| Material for this exercise |
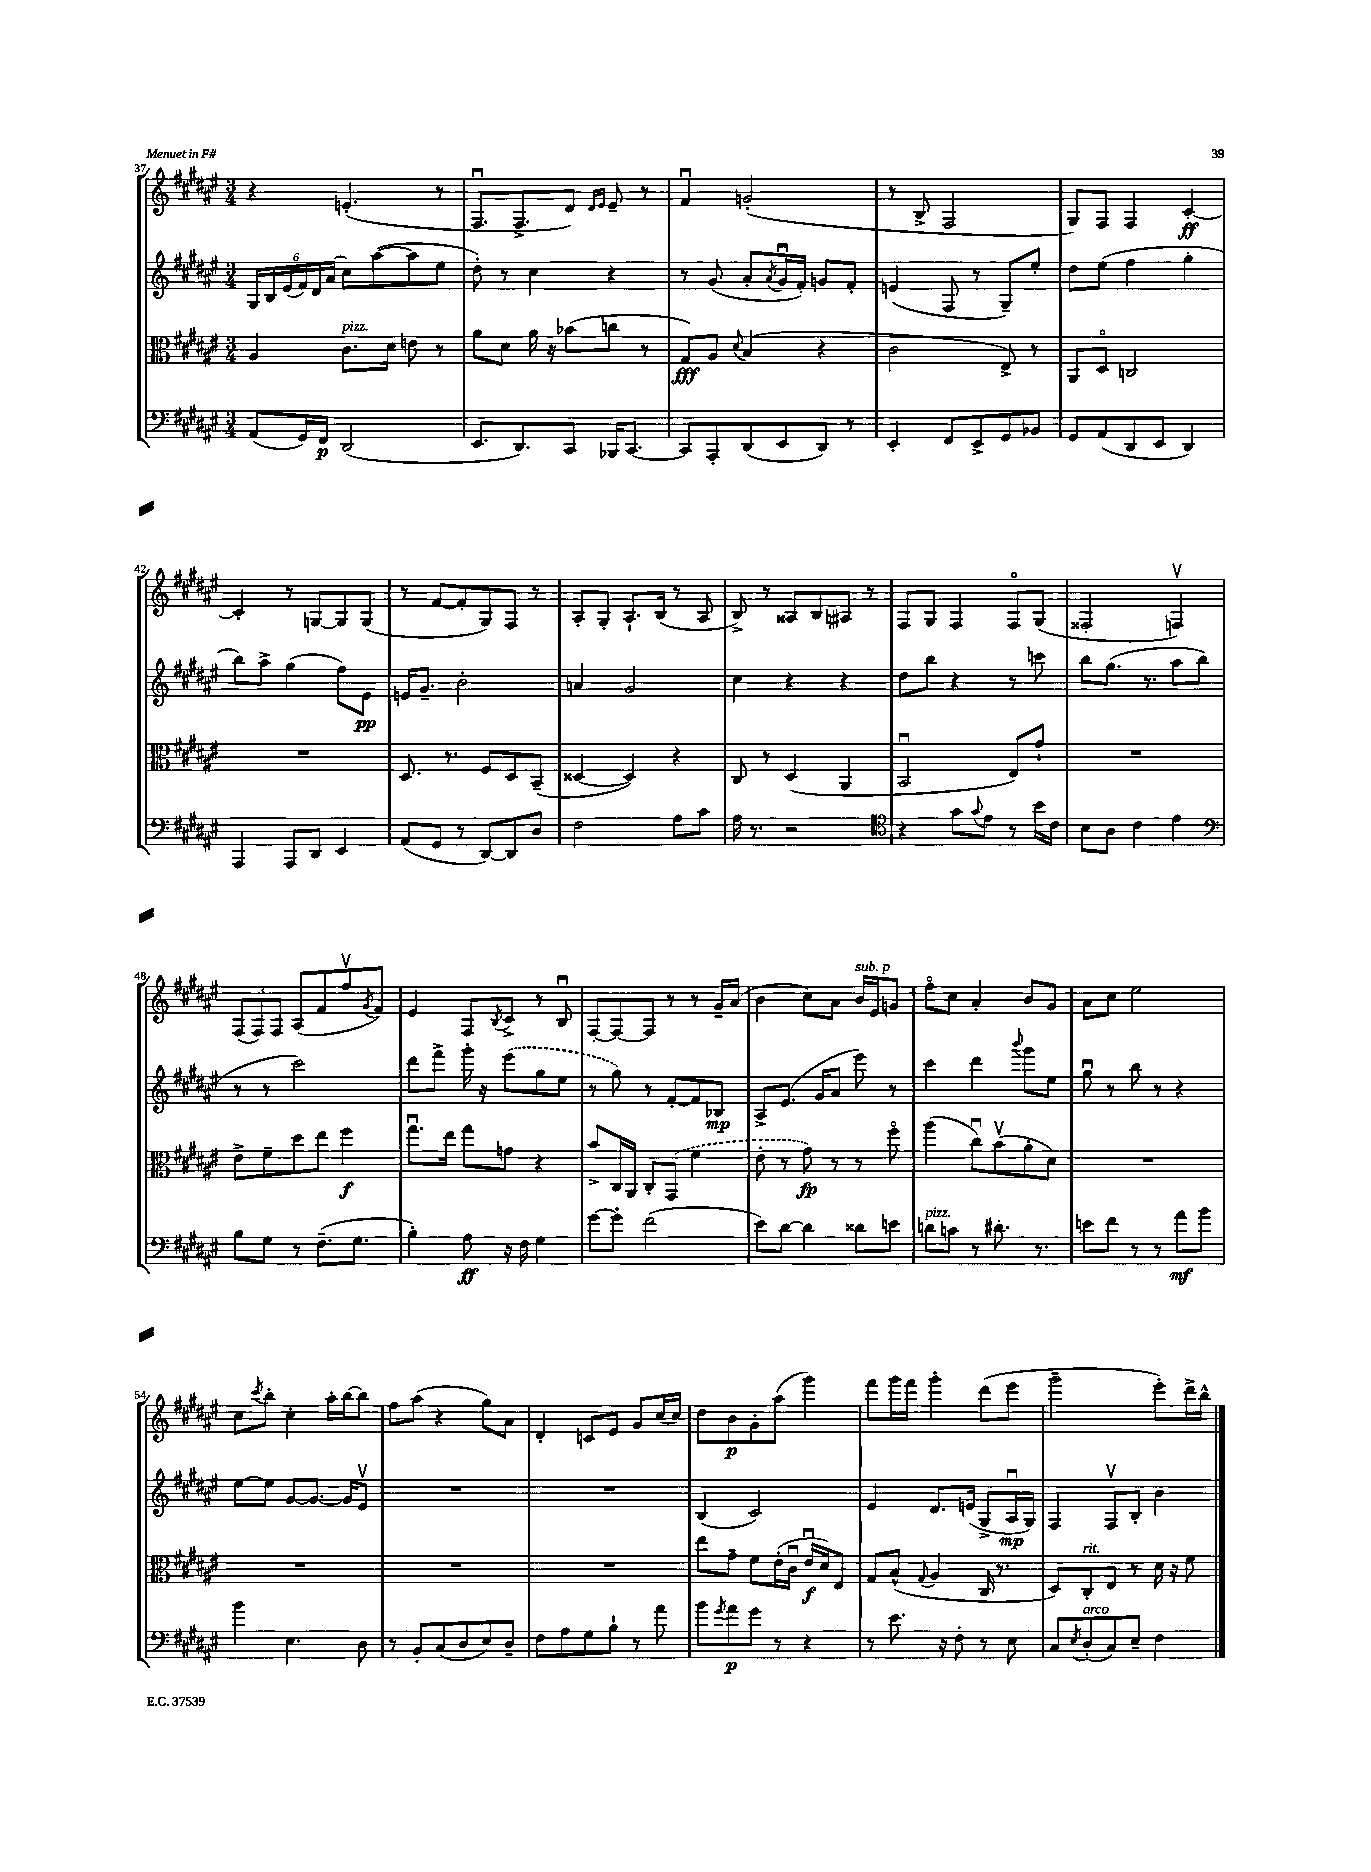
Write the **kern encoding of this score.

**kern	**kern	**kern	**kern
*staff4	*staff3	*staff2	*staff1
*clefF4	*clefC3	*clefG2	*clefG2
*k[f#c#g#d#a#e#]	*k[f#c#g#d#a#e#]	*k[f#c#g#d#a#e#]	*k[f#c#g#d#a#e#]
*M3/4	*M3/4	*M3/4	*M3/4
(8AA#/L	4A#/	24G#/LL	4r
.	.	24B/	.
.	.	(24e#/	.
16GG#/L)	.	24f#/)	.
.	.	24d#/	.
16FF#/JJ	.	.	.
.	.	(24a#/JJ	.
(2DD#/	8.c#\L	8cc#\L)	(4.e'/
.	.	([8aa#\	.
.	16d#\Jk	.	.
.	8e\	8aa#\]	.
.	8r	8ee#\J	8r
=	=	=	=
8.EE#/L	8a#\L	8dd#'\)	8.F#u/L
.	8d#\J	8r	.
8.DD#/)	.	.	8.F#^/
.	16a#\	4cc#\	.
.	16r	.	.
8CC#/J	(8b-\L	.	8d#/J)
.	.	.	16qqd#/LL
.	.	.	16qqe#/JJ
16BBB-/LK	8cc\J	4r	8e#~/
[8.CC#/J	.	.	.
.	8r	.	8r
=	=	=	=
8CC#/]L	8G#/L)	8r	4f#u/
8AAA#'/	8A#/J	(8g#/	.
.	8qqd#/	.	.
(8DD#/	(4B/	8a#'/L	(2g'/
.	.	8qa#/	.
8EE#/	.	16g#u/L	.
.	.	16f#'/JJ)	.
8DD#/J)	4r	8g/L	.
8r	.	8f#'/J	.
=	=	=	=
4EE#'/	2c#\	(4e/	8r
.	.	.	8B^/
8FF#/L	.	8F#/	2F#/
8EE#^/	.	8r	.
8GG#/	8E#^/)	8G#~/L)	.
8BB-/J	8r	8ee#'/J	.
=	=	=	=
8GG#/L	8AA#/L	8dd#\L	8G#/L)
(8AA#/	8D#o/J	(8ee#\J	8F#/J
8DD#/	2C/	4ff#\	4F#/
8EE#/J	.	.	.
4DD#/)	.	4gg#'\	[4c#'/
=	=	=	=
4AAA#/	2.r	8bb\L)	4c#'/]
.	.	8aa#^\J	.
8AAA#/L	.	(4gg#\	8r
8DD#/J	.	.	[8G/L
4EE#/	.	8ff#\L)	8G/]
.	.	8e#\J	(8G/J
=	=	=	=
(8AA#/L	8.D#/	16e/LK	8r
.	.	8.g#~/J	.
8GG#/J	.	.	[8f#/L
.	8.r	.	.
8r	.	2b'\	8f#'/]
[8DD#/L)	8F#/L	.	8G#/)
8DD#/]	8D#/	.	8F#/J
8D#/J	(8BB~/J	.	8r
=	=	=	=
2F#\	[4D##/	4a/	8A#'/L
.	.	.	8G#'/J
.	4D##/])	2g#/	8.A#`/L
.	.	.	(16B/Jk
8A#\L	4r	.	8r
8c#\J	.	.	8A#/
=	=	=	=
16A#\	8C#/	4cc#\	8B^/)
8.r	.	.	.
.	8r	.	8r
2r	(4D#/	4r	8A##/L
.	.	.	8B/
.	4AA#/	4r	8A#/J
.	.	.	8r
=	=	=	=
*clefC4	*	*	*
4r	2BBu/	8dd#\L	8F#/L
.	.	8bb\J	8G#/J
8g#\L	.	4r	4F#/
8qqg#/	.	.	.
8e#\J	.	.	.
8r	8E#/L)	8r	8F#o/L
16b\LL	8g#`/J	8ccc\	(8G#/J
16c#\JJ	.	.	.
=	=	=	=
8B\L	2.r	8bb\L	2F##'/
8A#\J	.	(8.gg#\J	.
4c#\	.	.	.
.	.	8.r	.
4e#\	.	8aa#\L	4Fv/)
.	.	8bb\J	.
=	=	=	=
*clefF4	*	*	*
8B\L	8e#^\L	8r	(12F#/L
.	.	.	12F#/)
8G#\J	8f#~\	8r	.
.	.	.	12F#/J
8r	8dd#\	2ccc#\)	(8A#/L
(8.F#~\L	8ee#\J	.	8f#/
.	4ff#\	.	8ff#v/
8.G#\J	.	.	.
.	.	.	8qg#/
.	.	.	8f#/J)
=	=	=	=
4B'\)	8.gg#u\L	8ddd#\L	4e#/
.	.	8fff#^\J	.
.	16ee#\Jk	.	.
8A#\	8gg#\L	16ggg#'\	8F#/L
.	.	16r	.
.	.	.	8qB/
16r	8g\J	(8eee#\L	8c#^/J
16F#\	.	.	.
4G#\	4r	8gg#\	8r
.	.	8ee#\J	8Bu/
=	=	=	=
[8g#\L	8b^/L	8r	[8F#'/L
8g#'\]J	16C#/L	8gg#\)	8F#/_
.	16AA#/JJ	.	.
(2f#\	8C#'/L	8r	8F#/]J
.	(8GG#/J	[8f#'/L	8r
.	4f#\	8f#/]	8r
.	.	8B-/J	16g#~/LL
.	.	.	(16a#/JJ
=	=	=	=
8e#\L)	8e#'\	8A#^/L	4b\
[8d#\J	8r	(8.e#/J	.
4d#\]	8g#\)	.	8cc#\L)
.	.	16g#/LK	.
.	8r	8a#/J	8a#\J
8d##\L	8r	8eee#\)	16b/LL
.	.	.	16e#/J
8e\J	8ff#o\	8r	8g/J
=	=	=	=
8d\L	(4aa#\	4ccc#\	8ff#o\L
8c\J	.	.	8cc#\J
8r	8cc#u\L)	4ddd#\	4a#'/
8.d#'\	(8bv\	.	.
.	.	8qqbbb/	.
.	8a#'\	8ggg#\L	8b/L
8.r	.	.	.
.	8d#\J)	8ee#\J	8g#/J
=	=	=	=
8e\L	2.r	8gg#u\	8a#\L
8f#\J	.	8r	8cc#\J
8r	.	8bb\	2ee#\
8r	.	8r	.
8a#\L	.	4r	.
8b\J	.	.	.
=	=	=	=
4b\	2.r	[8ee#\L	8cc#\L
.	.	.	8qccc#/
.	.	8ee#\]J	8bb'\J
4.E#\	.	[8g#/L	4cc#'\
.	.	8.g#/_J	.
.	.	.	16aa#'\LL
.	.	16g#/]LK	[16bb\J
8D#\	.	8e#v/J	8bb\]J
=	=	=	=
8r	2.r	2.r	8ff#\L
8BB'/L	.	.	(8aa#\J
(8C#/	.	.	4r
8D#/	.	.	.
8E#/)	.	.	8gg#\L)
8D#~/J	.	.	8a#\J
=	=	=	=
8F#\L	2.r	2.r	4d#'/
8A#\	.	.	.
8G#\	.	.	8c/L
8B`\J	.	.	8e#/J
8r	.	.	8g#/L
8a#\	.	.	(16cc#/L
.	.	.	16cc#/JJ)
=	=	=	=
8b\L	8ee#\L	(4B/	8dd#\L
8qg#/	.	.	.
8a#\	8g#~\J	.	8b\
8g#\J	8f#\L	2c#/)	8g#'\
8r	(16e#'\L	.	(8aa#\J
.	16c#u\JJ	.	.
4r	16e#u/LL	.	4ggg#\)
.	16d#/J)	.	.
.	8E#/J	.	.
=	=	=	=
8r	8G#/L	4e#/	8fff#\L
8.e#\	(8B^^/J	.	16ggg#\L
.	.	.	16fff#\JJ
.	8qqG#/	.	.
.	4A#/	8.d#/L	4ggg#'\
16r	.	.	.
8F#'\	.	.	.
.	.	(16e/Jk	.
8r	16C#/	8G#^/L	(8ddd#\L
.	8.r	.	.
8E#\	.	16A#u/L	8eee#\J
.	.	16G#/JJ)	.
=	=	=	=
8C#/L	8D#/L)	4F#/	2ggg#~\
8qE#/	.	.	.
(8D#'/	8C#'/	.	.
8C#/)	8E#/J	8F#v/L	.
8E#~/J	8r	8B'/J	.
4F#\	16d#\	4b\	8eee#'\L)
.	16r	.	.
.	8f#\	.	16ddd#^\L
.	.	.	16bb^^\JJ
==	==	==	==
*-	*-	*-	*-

| Short task |
Report how many lines in the rows above contain the string "kern". Give only the number.

| Result for this task |
2